··· THE DATA
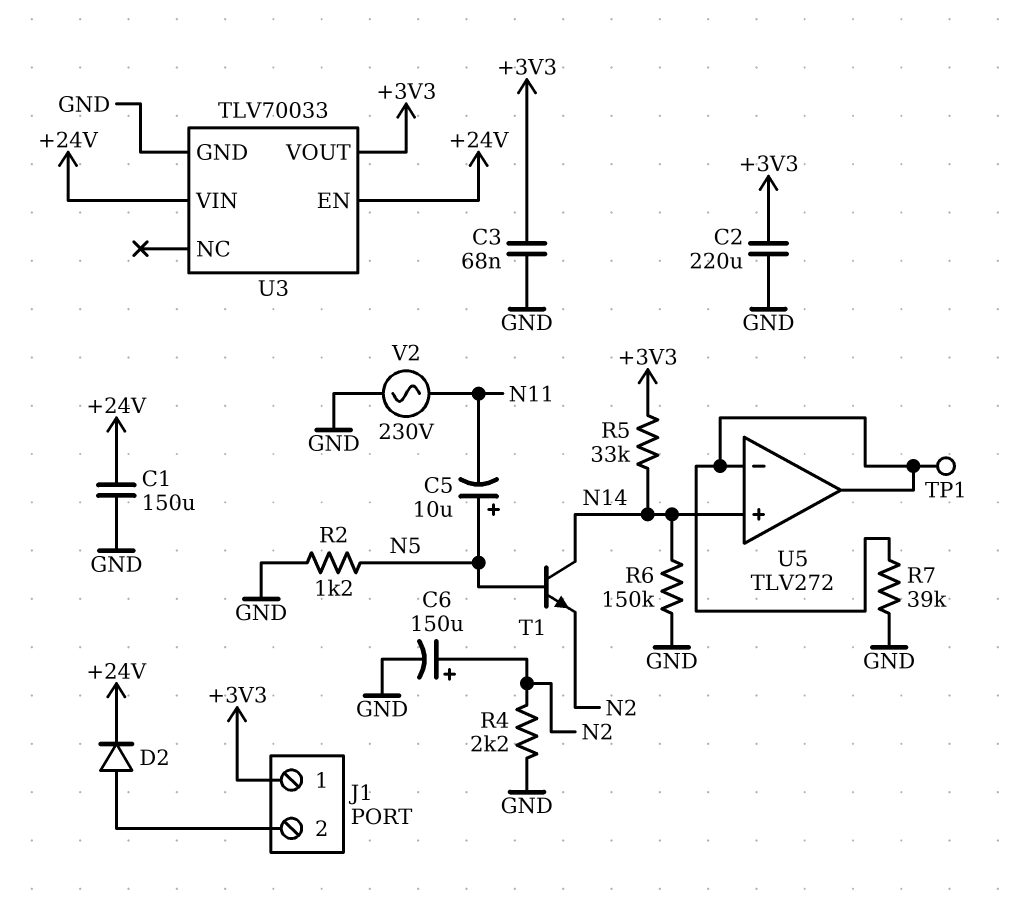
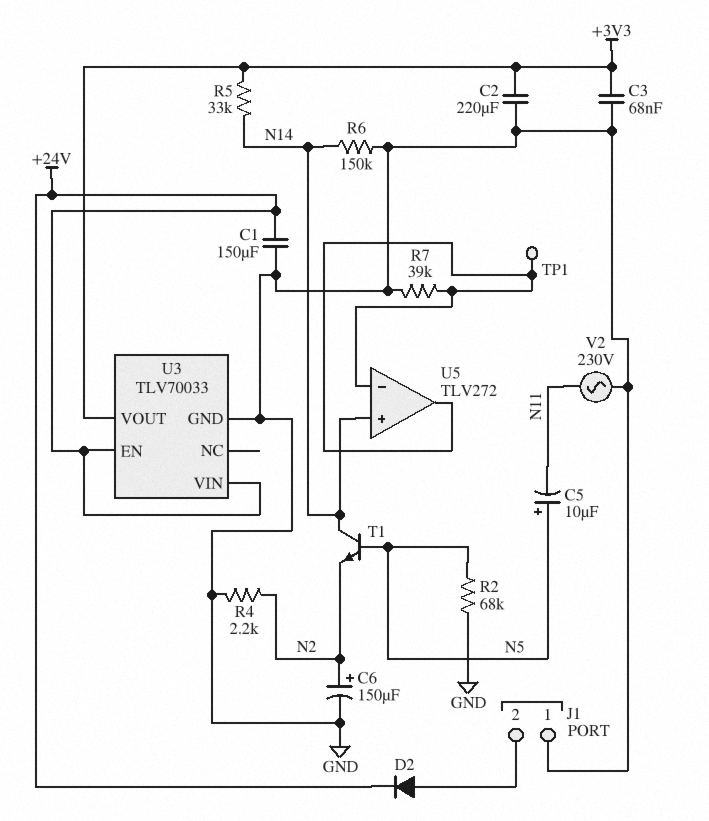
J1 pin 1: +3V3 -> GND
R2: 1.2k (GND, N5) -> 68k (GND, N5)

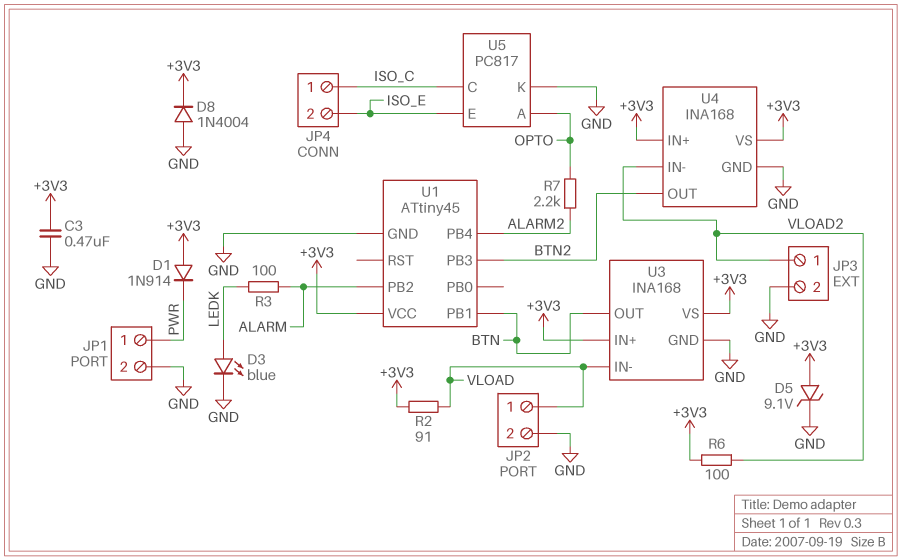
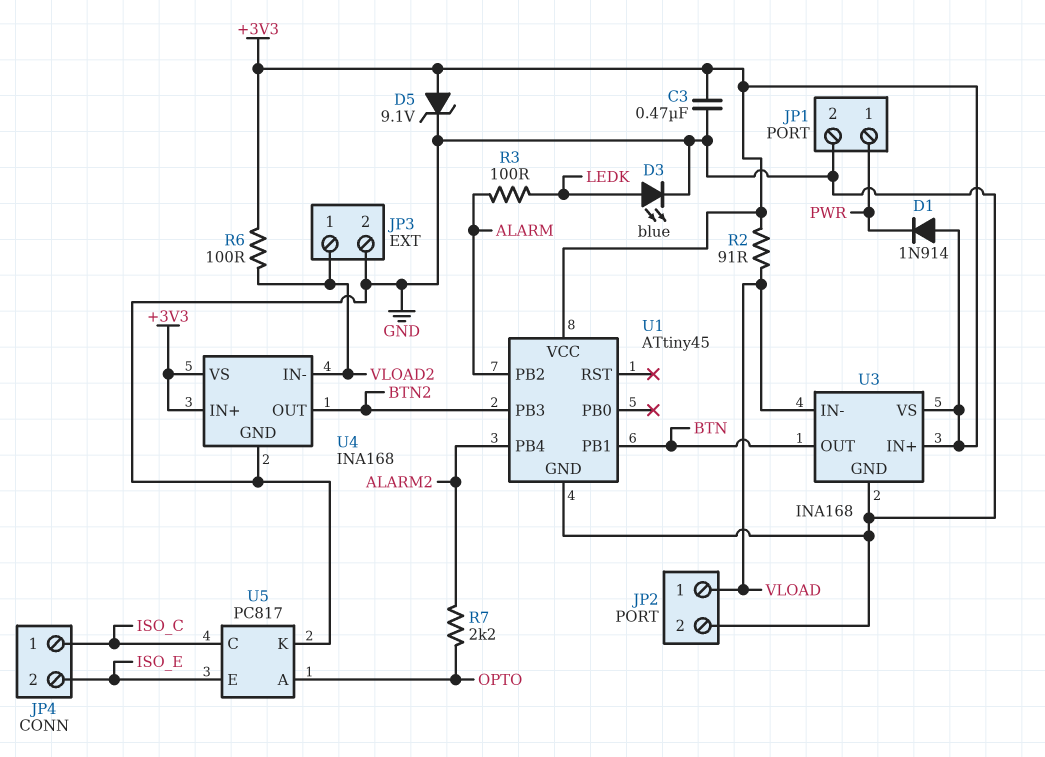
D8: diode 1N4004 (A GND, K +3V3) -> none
······
··· THE DATA
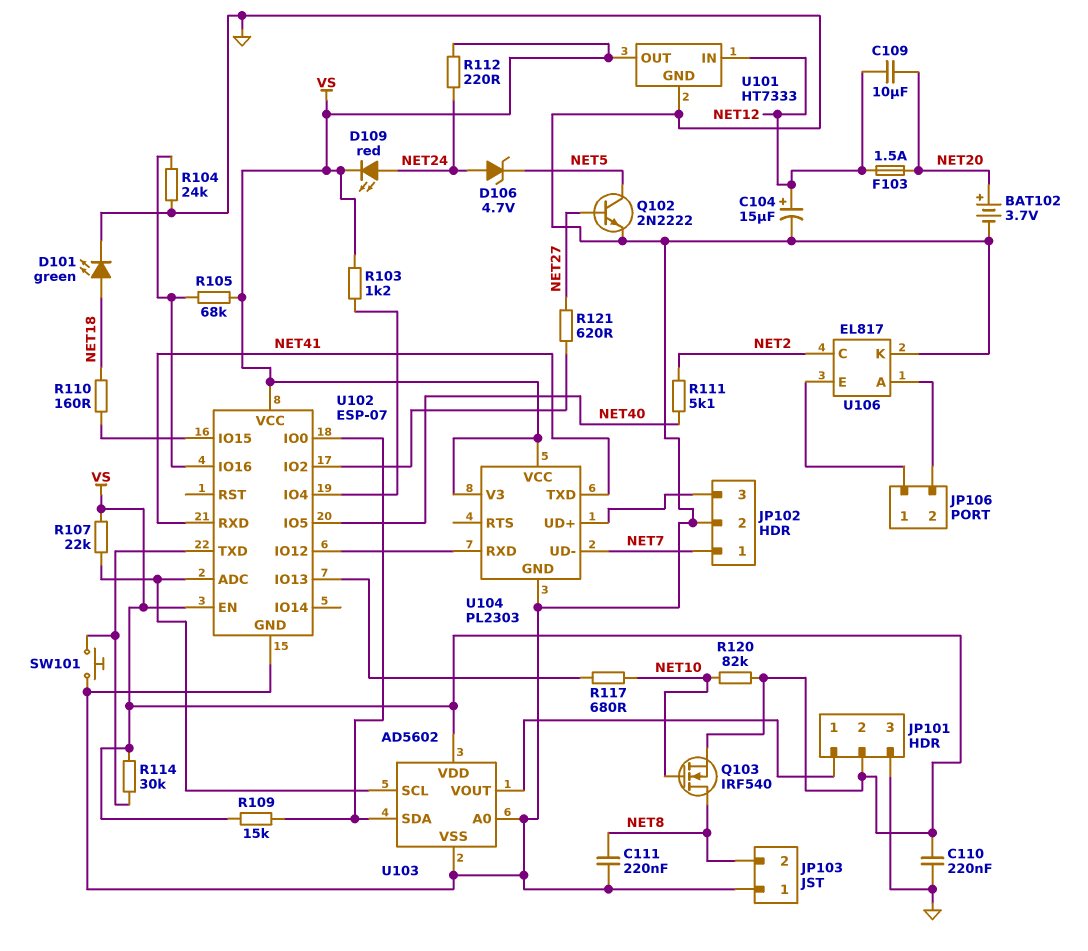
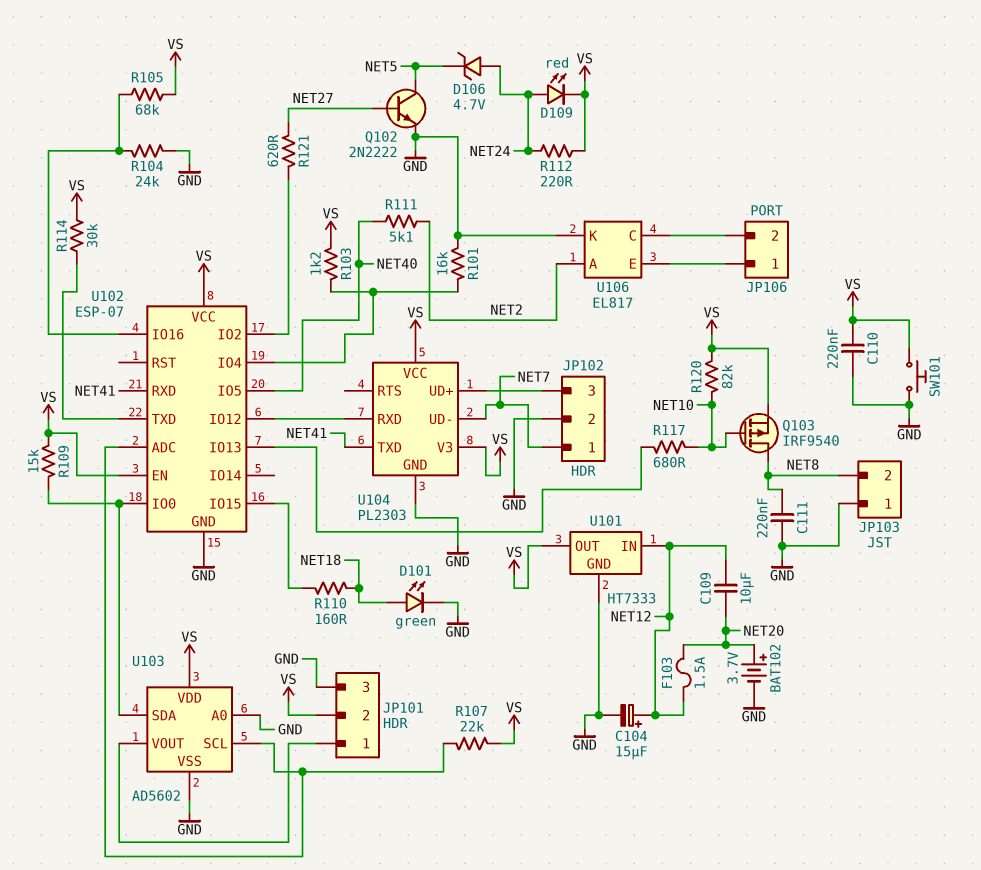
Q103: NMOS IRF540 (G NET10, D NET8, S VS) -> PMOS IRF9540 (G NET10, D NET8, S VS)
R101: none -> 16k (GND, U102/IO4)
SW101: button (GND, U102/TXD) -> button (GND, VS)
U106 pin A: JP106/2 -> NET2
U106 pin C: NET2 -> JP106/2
······
YOUR GOAL:
Above are records; repeat only the lines from the line with "R2: 1.2k (GND, N5) -> 68k (GND, N5)" through the line with "D8: diode 1N4004 (A GND, K +3V3) -> none", and leave pictures out.

EXERCISE RESPONSE:
R2: 1.2k (GND, N5) -> 68k (GND, N5)

D8: diode 1N4004 (A GND, K +3V3) -> none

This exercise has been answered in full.